(Object correspondence data)

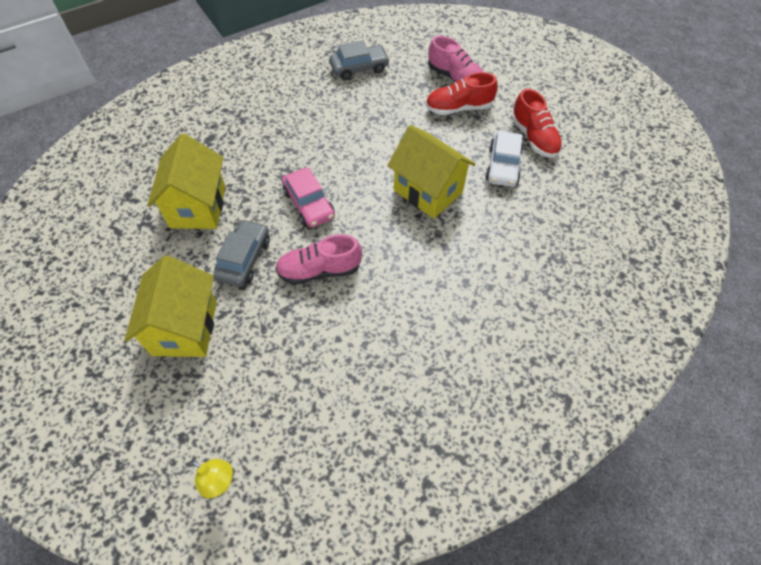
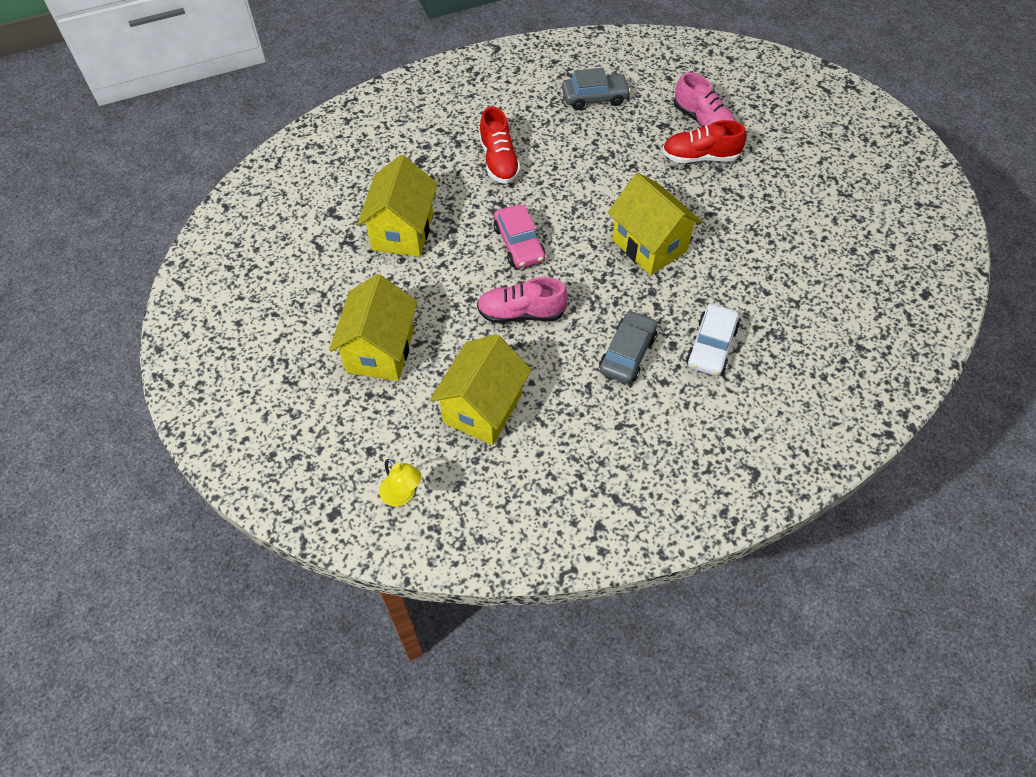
camera: 10 degrees right, 0 degrees up
(244, 259) = (445, 291): grey car -> grey car (627, 353)
(293, 373) = (482, 408): none -> yellow house
(503, 166) = (737, 228): white car -> white car (711, 346)
(533, 137) = (779, 200): red shoe -> red shoe (499, 160)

▸ **Required action**: Exact copy, no pictures: return the entries word for word.

▸ **Answer section**:
camera: 10 degrees right, 0 degrees up
(244, 259) = (445, 291): grey car -> grey car (627, 353)
(293, 373) = (482, 408): none -> yellow house
(503, 166) = (737, 228): white car -> white car (711, 346)
(533, 137) = (779, 200): red shoe -> red shoe (499, 160)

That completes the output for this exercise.